(Scene comparison data)
--*--

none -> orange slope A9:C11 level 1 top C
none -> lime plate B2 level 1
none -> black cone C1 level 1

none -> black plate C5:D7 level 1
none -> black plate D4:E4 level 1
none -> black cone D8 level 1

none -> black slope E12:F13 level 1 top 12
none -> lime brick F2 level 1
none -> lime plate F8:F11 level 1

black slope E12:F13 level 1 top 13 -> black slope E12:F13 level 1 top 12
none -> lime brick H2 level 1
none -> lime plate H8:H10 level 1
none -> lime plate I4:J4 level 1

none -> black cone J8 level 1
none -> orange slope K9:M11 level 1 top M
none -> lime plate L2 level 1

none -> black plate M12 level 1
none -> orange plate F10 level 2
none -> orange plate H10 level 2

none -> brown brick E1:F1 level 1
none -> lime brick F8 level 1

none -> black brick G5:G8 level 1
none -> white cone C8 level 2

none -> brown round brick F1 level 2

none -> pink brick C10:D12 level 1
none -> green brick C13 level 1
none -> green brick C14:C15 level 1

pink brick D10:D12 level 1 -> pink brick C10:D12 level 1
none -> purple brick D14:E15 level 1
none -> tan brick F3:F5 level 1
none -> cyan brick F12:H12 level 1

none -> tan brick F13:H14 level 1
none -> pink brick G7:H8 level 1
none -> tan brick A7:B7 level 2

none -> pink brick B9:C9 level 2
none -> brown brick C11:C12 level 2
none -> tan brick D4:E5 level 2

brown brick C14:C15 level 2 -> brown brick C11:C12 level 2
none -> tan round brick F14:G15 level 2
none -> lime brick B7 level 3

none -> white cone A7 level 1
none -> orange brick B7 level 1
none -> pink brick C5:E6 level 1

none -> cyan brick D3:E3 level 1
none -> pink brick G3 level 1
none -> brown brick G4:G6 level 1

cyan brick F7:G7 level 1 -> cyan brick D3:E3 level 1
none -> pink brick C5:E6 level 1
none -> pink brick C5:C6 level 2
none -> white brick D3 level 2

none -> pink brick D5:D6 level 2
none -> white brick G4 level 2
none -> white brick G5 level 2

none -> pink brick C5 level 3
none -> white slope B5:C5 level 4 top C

--*--

Directions:
Among the records above, repeat exactly the line with "none -> black cone D8 level 1", the line with "none -> pink brick C10:D12 level 1", and every line in between, and only those.

Solution to this exercise:
none -> black cone D8 level 1

none -> black slope E12:F13 level 1 top 12
none -> lime brick F2 level 1
none -> lime plate F8:F11 level 1

black slope E12:F13 level 1 top 13 -> black slope E12:F13 level 1 top 12
none -> lime brick H2 level 1
none -> lime plate H8:H10 level 1
none -> lime plate I4:J4 level 1

none -> black cone J8 level 1
none -> orange slope K9:M11 level 1 top M
none -> lime plate L2 level 1

none -> black plate M12 level 1
none -> orange plate F10 level 2
none -> orange plate H10 level 2

none -> brown brick E1:F1 level 1
none -> lime brick F8 level 1

none -> black brick G5:G8 level 1
none -> white cone C8 level 2

none -> brown round brick F1 level 2

none -> pink brick C10:D12 level 1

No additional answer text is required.